YOUR ASSIGNMENT:
Please extract every line in the rows below that contains the string "pyautogui". Copy each matching line in full.

EXTRACTED DATA:

* * *

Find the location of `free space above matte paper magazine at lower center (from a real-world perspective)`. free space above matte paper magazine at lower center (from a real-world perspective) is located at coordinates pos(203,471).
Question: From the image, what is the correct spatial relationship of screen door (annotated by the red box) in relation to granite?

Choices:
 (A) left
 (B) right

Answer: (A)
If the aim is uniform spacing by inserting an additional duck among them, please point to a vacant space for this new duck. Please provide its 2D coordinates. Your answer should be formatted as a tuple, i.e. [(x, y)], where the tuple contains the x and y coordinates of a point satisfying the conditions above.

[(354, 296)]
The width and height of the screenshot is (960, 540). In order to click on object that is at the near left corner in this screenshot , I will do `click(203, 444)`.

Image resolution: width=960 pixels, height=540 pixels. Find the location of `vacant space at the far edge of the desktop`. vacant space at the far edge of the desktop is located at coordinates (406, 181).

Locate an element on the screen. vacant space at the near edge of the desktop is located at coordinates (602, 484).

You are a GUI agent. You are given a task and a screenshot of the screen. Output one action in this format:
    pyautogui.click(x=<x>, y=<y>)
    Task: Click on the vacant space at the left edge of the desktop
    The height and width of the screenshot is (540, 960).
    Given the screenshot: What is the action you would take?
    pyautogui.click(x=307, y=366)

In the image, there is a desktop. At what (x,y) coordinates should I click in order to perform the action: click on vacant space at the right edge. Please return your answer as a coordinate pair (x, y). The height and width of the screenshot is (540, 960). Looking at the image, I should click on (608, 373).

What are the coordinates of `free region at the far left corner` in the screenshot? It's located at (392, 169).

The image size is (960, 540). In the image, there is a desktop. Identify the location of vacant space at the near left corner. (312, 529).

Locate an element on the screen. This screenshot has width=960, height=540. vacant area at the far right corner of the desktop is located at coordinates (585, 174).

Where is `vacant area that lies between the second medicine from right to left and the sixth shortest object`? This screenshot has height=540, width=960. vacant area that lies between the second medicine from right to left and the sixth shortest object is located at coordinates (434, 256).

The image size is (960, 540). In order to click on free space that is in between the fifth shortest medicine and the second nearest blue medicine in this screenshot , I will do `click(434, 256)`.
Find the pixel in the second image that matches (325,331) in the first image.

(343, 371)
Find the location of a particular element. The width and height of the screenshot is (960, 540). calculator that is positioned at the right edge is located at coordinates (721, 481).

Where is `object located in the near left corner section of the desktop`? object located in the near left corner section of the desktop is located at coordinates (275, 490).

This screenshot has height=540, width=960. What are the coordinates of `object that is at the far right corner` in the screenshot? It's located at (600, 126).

* * *

THE ANSWER:
    pyautogui.click(x=<x>, y=<y>)
    pyautogui.click(x=307, y=366)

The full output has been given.